▸ What is required
Scan the material below for lines with the word "stroma" and report how many there are, with nothing added.

▸ Rows
==================================================
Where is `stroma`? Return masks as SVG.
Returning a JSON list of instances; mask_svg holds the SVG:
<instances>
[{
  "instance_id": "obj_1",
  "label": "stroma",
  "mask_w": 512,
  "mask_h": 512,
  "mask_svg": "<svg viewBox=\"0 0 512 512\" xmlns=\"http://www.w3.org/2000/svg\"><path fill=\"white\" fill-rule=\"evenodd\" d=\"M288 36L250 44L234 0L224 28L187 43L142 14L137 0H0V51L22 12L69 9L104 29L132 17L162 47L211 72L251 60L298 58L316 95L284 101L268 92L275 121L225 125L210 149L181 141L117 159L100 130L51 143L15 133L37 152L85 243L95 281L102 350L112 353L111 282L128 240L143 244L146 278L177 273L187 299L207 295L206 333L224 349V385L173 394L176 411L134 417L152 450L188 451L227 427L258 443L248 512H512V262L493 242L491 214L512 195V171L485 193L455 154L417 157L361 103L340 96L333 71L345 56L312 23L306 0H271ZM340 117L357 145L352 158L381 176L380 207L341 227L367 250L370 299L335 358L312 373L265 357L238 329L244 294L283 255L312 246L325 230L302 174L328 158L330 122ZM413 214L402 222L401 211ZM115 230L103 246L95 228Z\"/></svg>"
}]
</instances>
==================================================
▸ Solution below
2